What you are asked to do. Pull every line with "none" from the entries below.

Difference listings

-- -- --

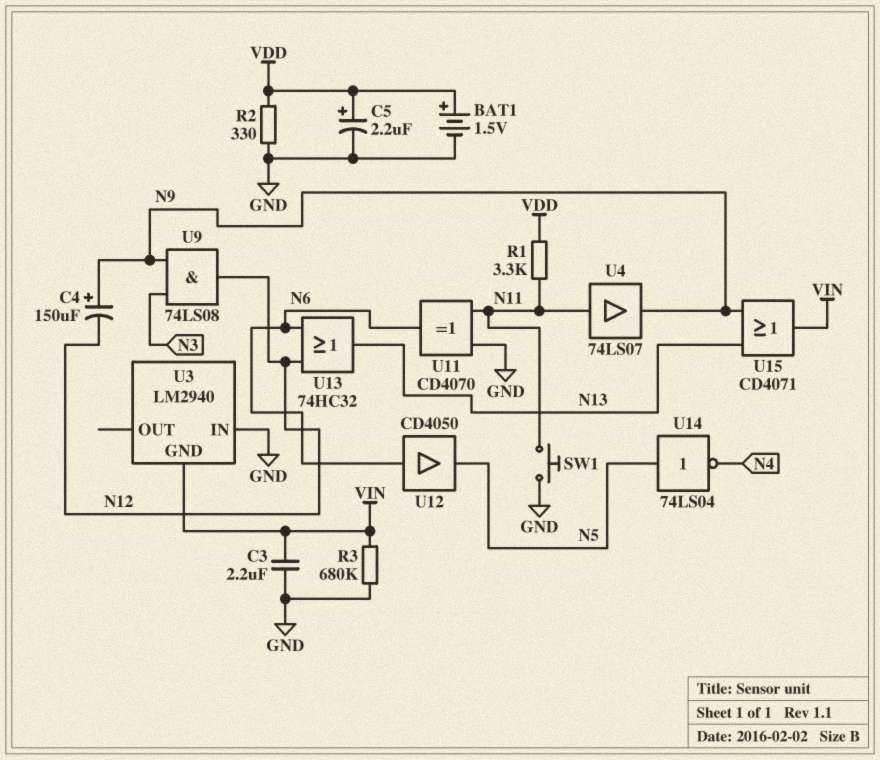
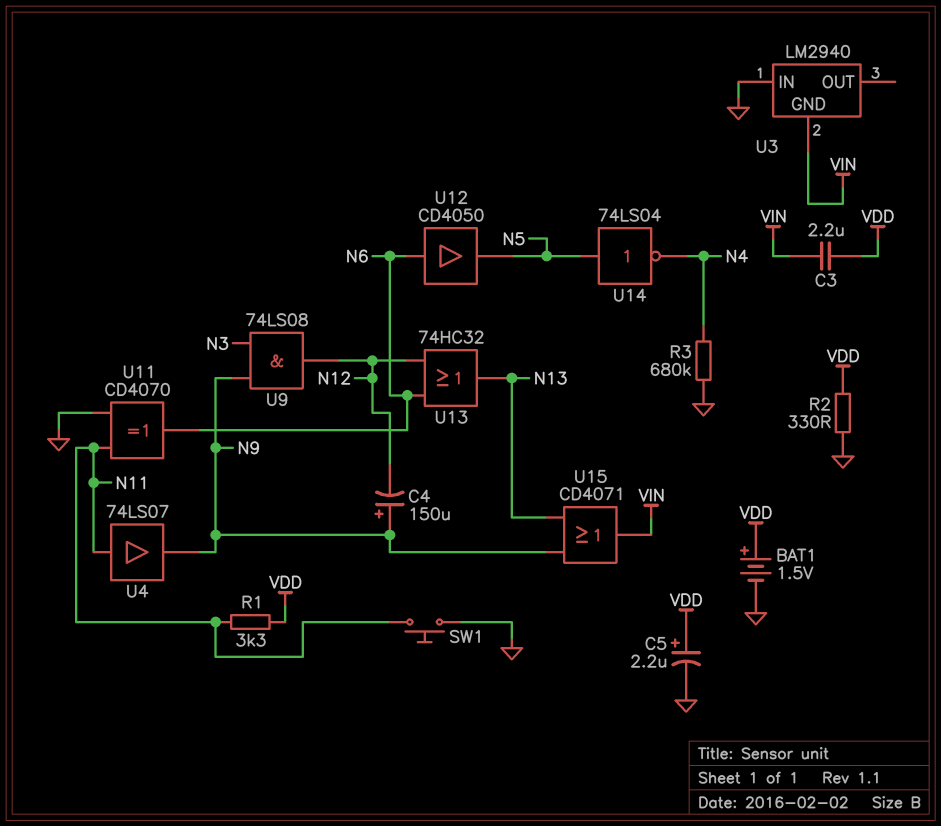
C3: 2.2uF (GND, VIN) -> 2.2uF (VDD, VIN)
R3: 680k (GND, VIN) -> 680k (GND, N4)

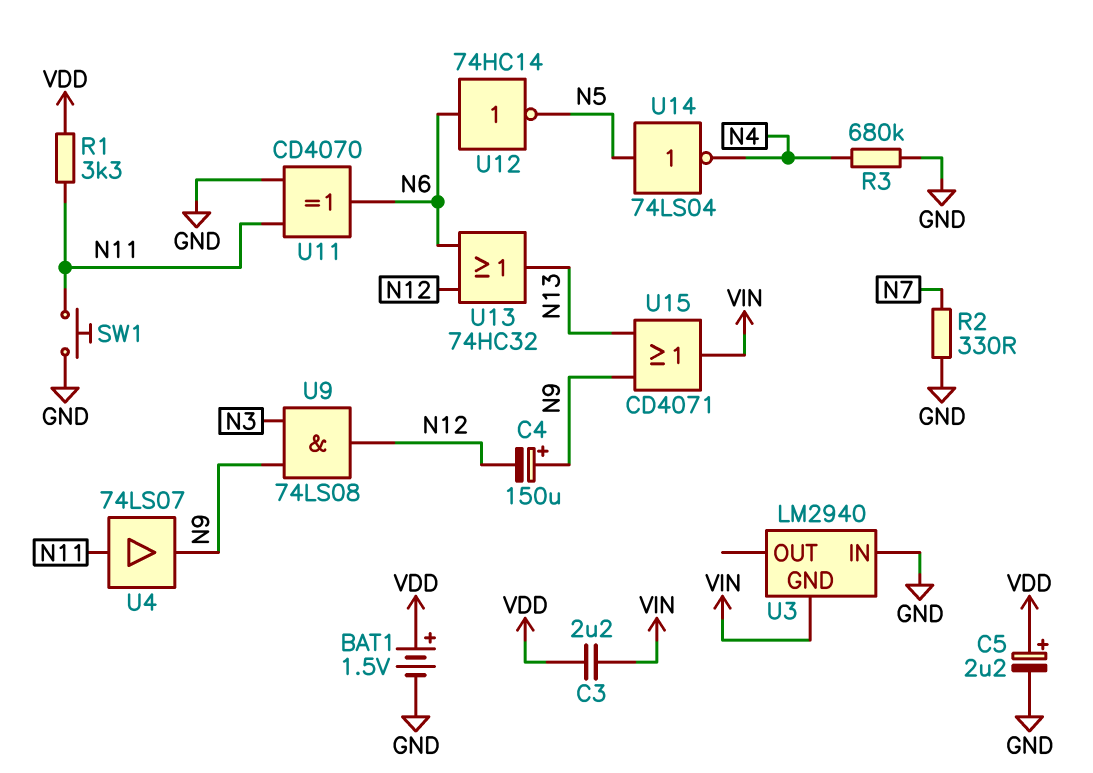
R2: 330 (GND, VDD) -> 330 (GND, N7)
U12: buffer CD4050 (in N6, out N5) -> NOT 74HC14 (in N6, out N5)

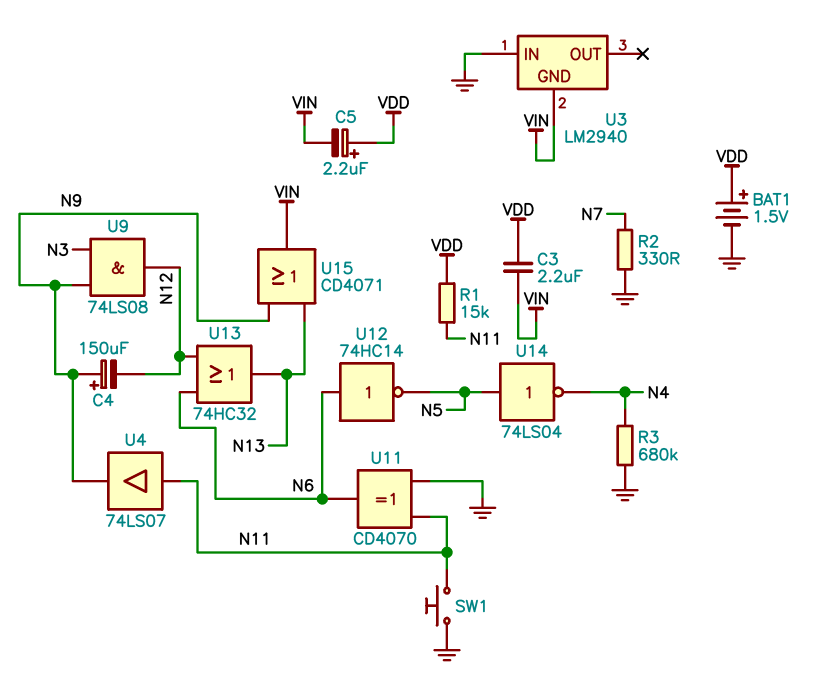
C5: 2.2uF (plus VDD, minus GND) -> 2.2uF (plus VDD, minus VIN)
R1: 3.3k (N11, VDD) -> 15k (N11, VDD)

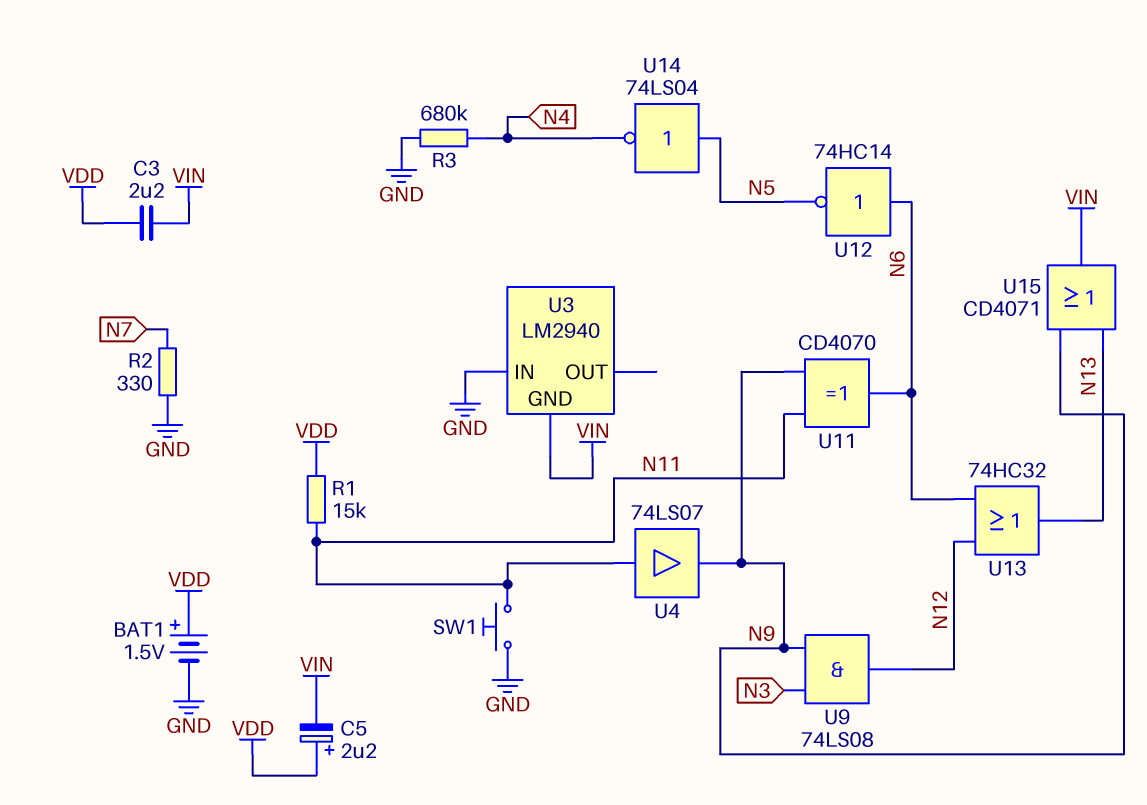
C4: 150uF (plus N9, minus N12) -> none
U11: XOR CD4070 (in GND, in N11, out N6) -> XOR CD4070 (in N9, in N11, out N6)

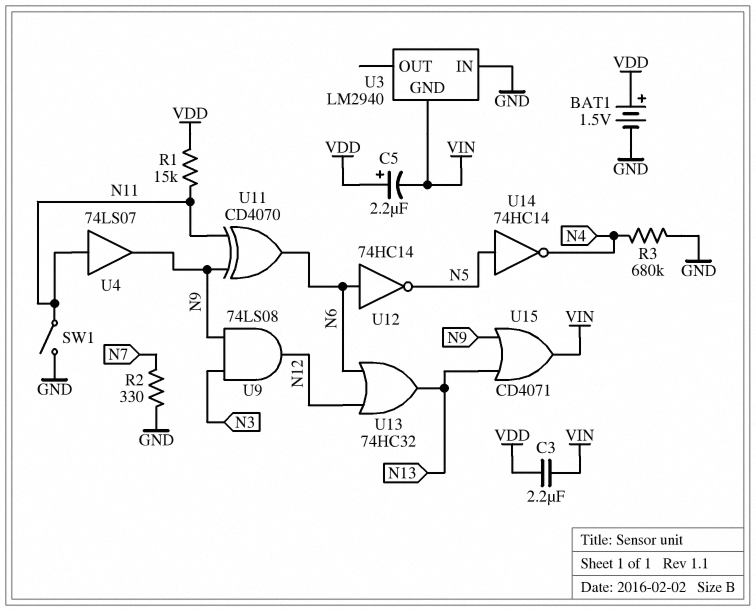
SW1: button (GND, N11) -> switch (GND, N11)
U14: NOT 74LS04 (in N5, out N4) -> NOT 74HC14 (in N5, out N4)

-- -- --

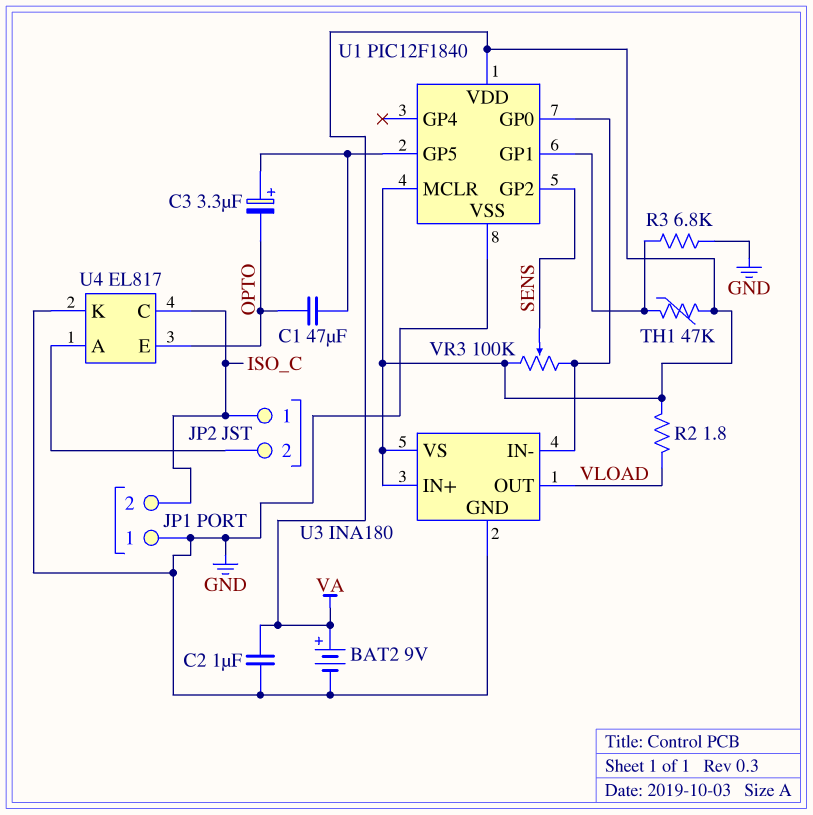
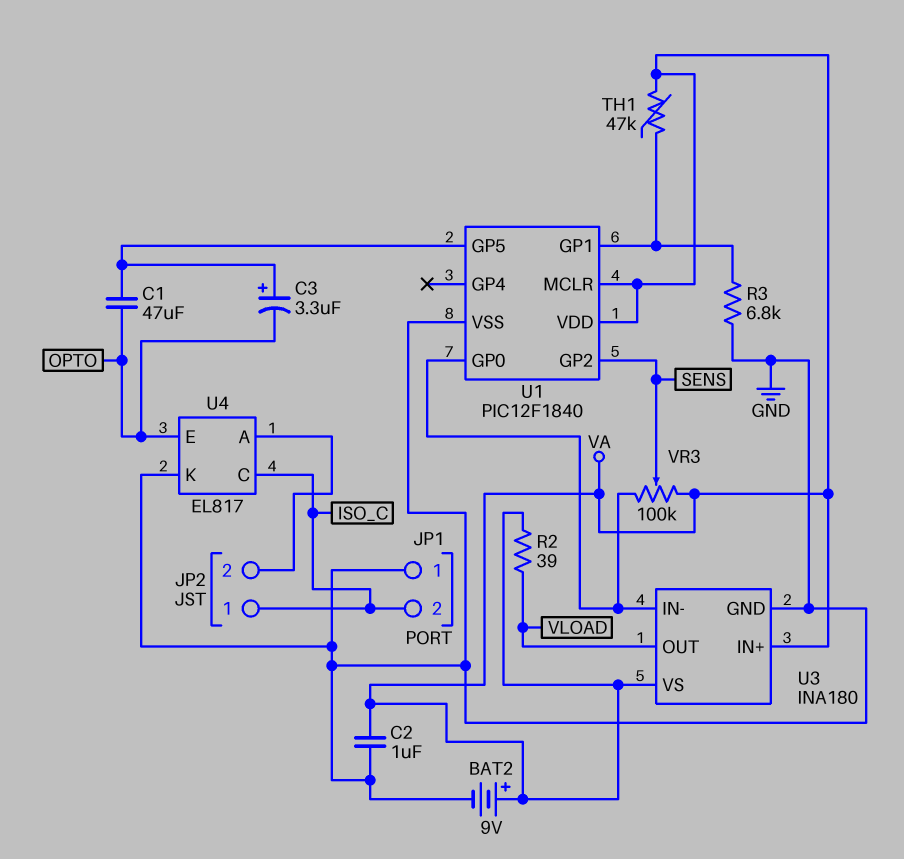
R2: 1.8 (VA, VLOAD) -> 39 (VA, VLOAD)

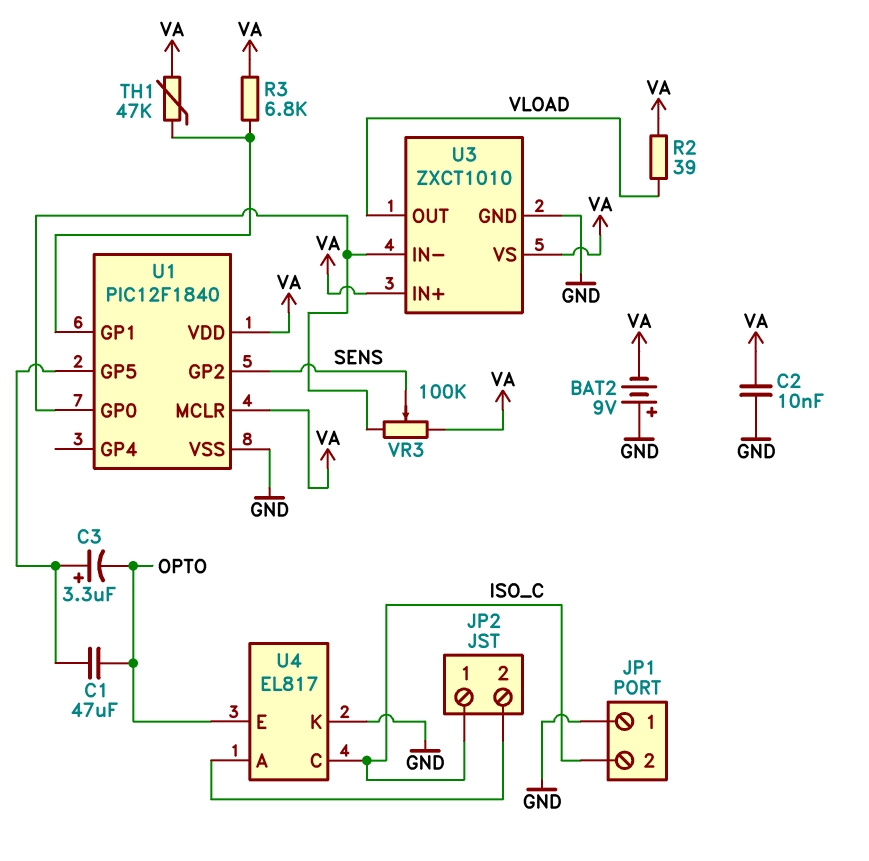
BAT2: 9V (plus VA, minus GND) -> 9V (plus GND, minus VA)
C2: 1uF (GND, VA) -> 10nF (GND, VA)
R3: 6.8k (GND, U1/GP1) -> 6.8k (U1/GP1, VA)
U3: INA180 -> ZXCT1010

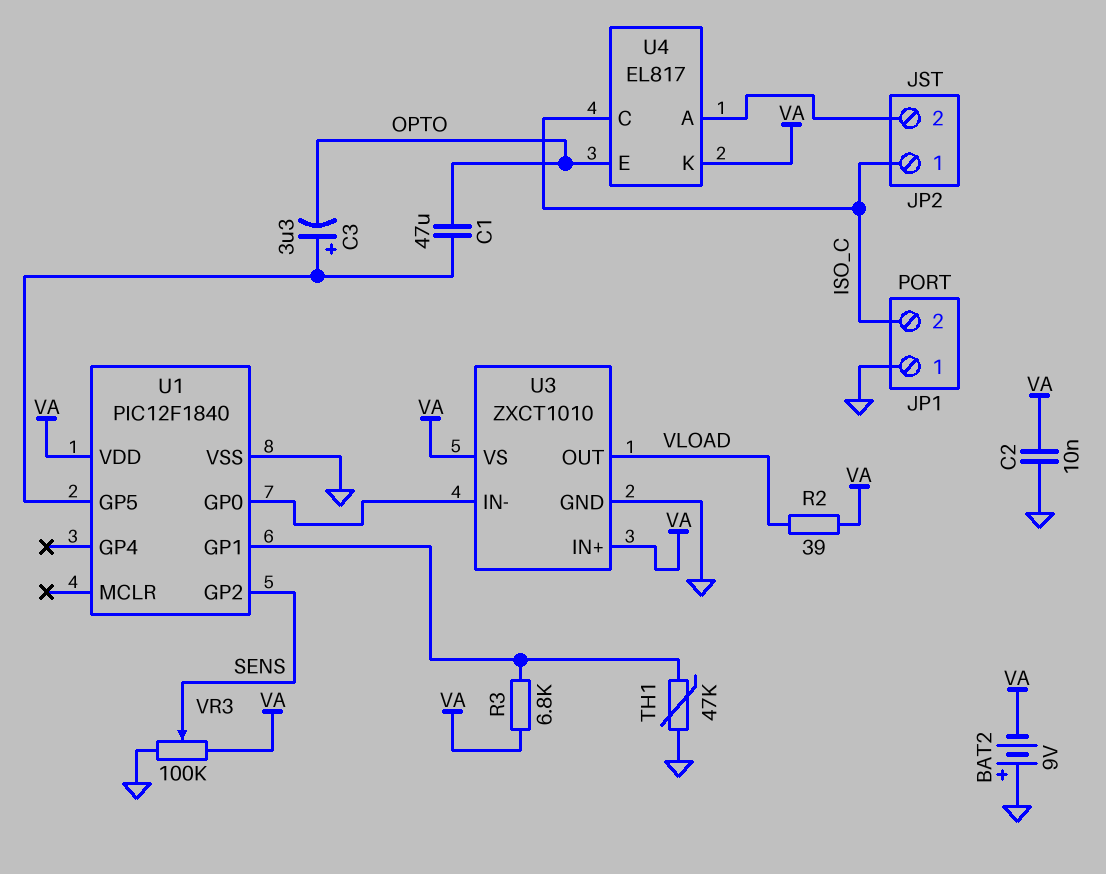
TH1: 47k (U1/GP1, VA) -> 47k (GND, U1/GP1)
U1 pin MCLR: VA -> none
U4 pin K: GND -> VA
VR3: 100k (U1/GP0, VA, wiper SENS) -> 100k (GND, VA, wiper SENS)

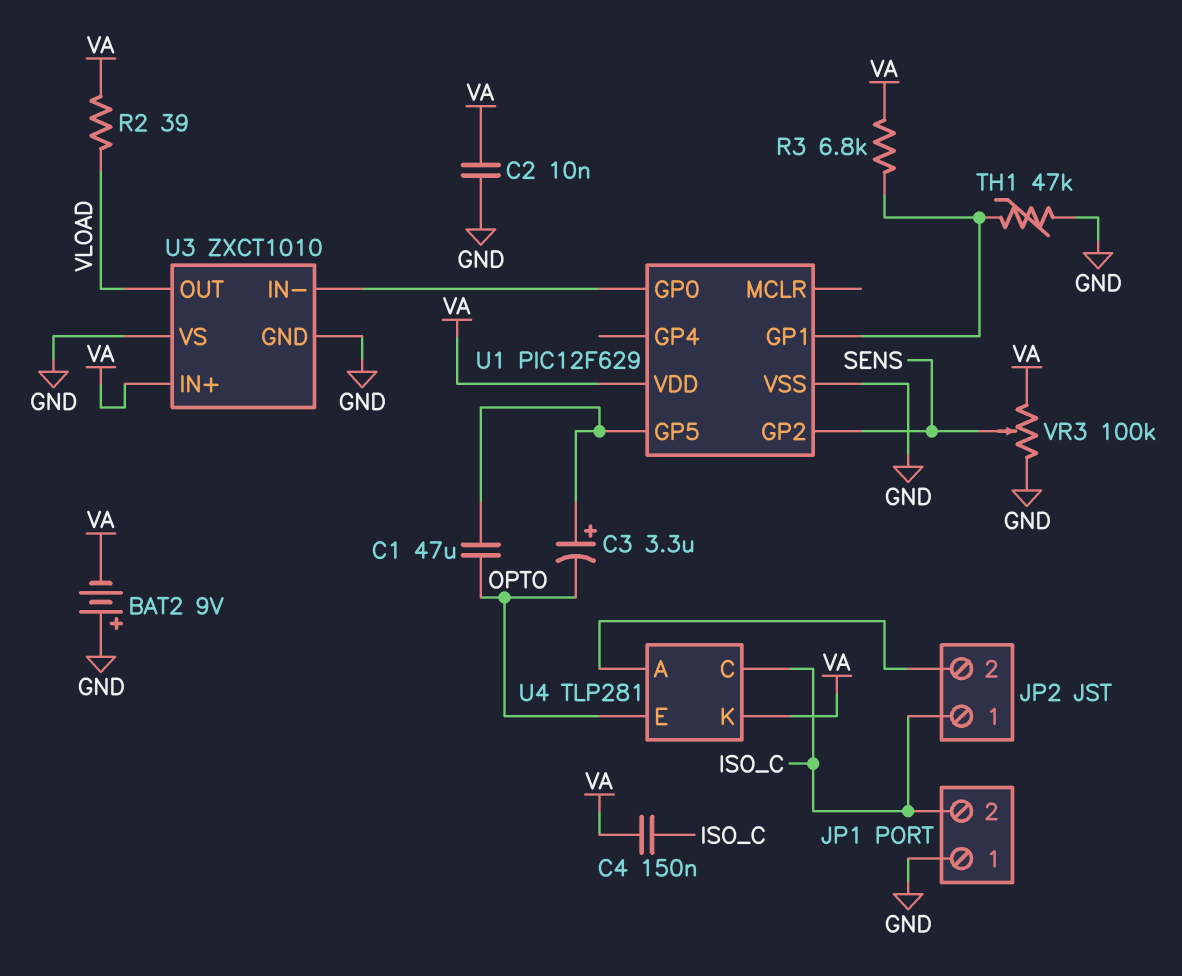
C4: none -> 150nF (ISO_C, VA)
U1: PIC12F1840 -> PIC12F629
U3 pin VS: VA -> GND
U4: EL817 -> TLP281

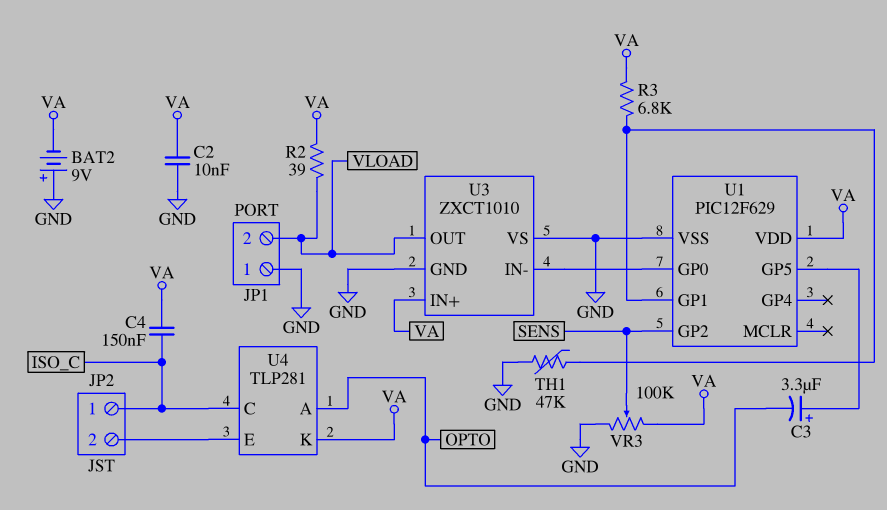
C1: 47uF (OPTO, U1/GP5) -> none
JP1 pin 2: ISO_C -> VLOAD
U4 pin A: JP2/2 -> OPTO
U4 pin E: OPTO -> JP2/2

-- -- --

Task answer.
C4: 150uF (plus N9, minus N12) -> none
U1 pin MCLR: VA -> none
C4: none -> 150nF (ISO_C, VA)
C1: 47uF (OPTO, U1/GP5) -> none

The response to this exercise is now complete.